Difference listings
====
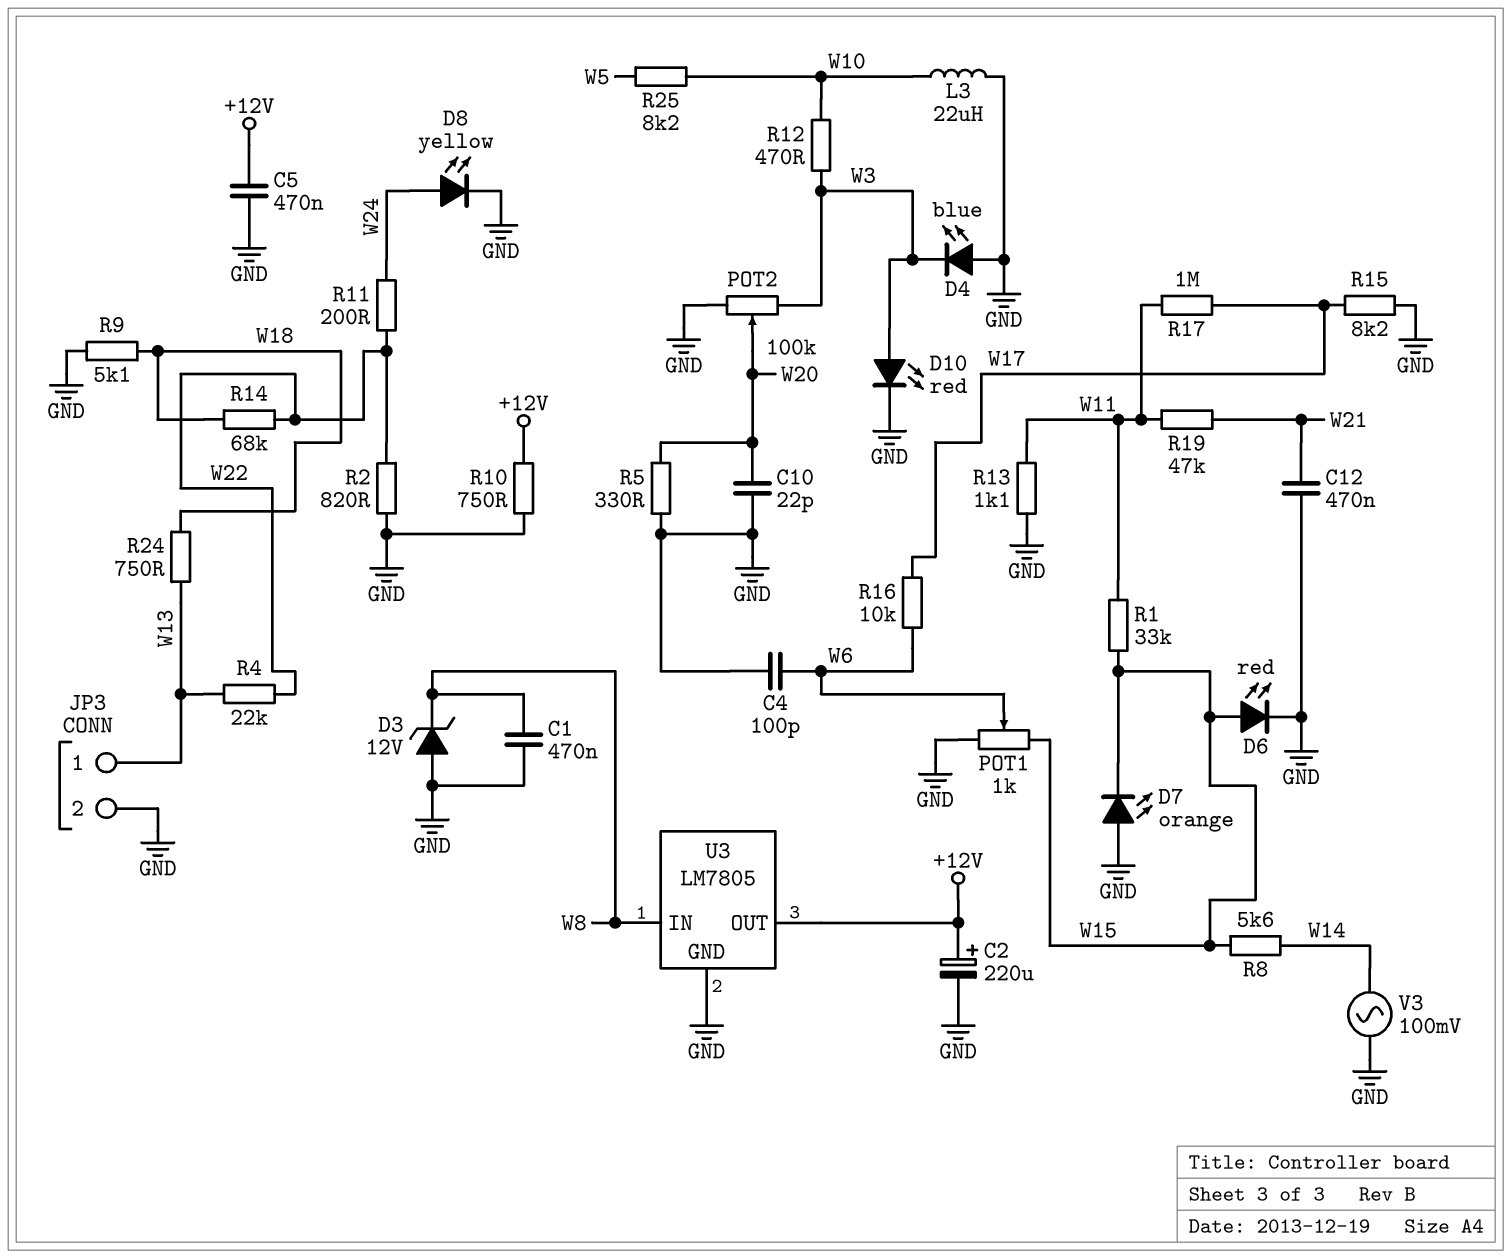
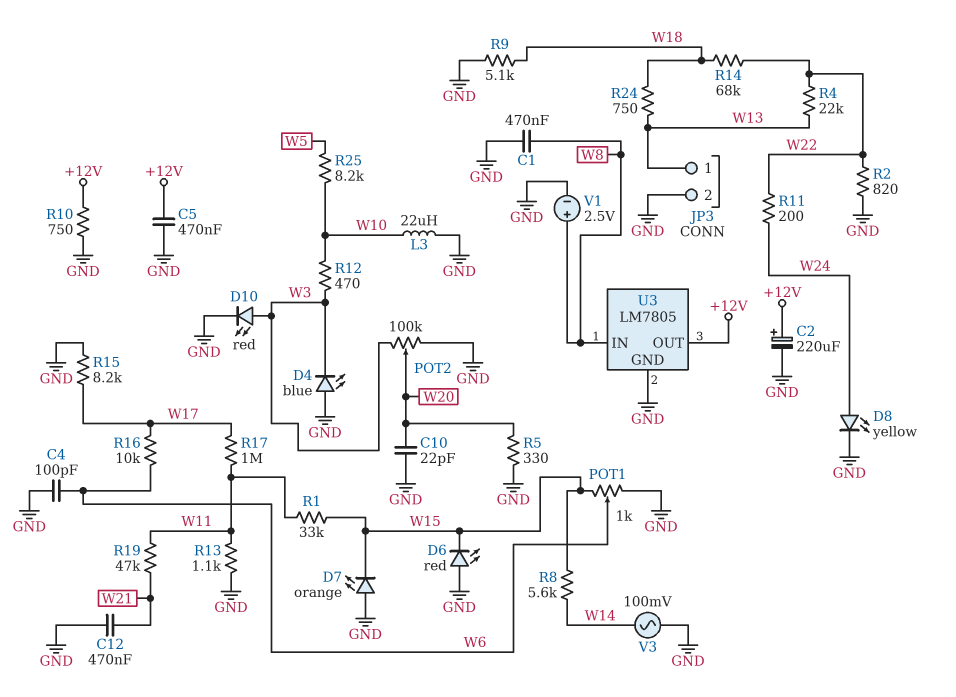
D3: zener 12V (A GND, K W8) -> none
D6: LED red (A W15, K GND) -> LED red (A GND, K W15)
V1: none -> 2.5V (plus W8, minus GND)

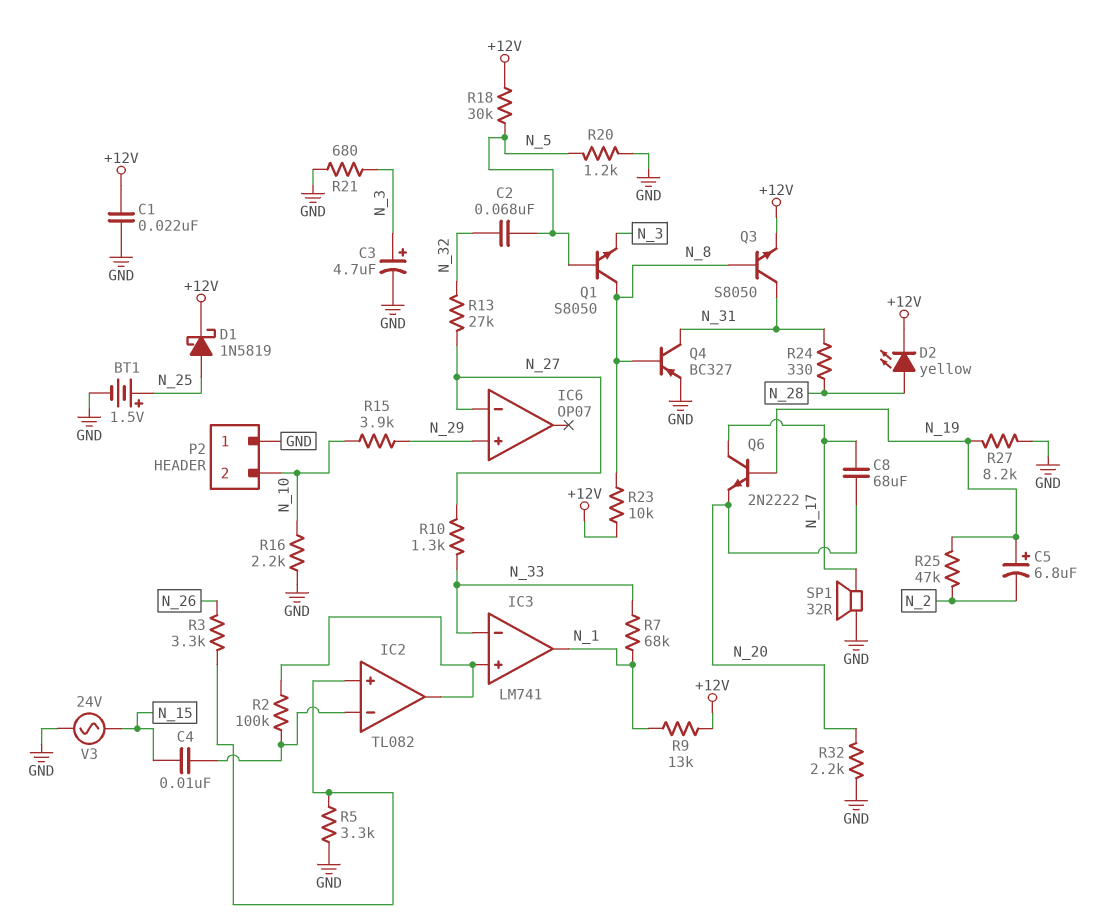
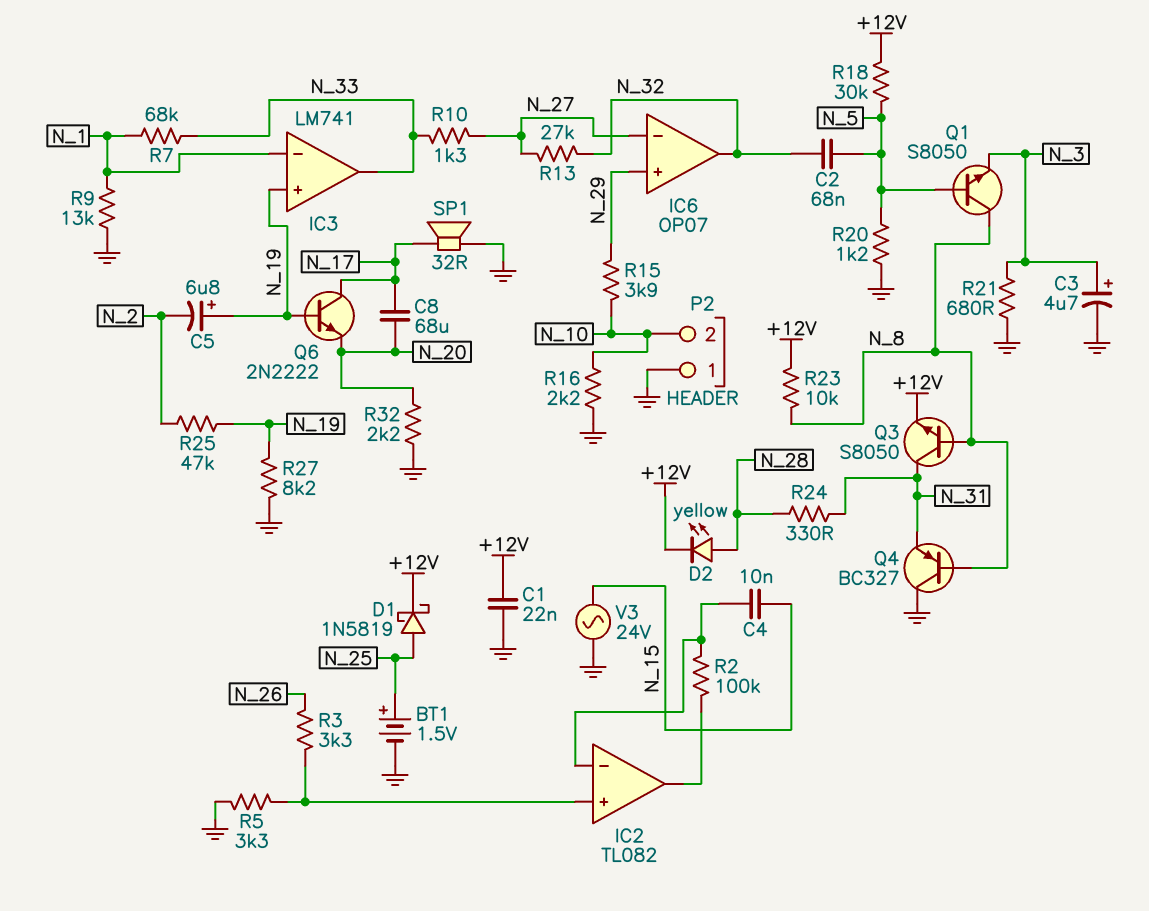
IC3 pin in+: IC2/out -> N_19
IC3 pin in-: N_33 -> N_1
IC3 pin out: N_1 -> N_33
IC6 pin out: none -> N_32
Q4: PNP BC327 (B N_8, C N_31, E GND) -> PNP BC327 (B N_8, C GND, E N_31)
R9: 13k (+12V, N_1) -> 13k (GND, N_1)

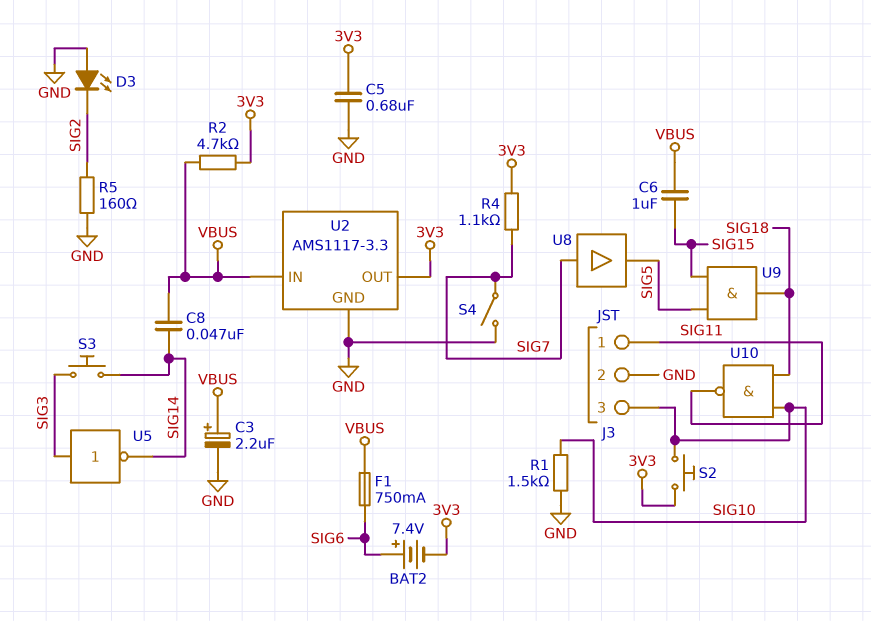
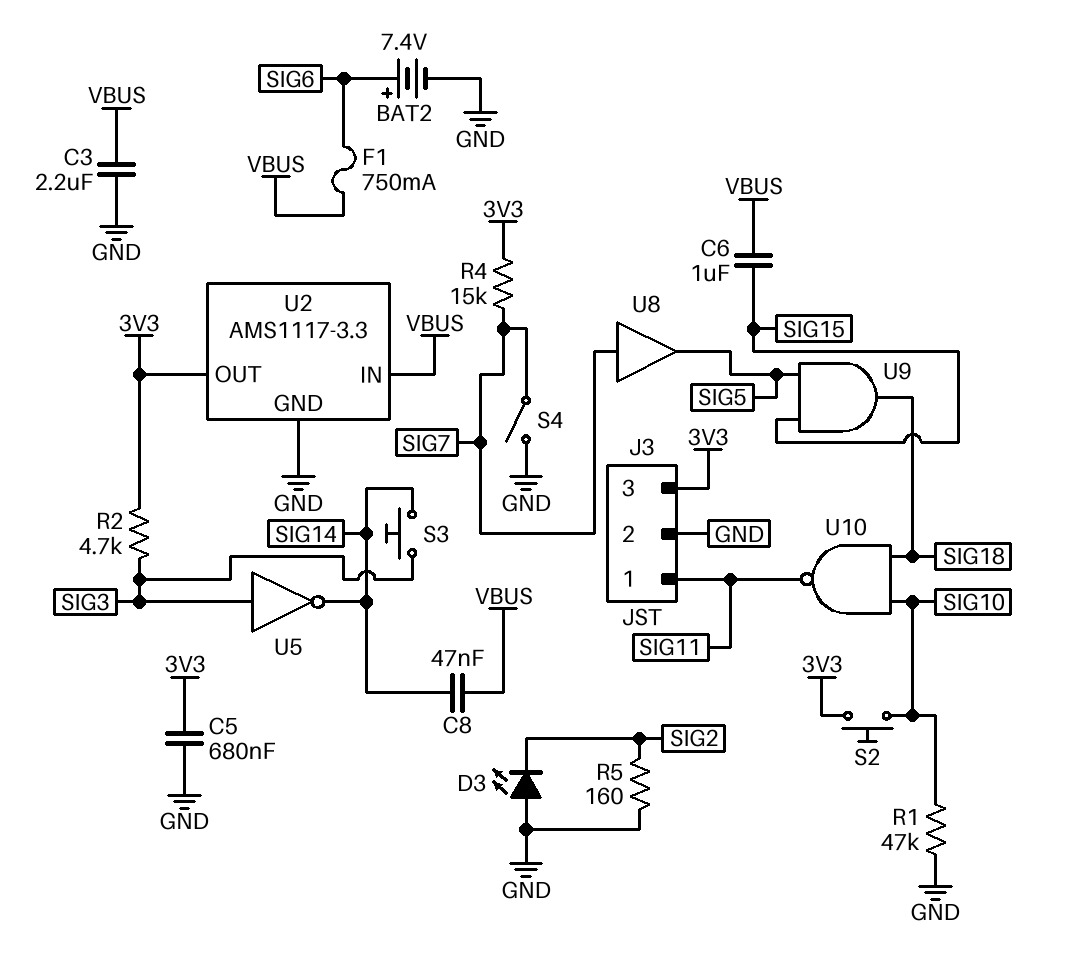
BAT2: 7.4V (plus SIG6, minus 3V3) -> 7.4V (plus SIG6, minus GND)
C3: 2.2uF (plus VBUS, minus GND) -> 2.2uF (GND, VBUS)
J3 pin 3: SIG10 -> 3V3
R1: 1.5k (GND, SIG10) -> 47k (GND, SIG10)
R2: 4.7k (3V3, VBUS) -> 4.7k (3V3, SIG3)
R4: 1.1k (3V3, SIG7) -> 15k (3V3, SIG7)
====
> _DESCRIPTION OF THE TASK_
Leave every picture out. Retype the remaining data exactly.

> _ANSWER TO THE PROBLEM_
D3: zener 12V (A GND, K W8) -> none
D6: LED red (A W15, K GND) -> LED red (A GND, K W15)
V1: none -> 2.5V (plus W8, minus GND)

IC3 pin in+: IC2/out -> N_19
IC3 pin in-: N_33 -> N_1
IC3 pin out: N_1 -> N_33
IC6 pin out: none -> N_32
Q4: PNP BC327 (B N_8, C N_31, E GND) -> PNP BC327 (B N_8, C GND, E N_31)
R9: 13k (+12V, N_1) -> 13k (GND, N_1)

BAT2: 7.4V (plus SIG6, minus 3V3) -> 7.4V (plus SIG6, minus GND)
C3: 2.2uF (plus VBUS, minus GND) -> 2.2uF (GND, VBUS)
J3 pin 3: SIG10 -> 3V3
R1: 1.5k (GND, SIG10) -> 47k (GND, SIG10)
R2: 4.7k (3V3, VBUS) -> 4.7k (3V3, SIG3)
R4: 1.1k (3V3, SIG7) -> 15k (3V3, SIG7)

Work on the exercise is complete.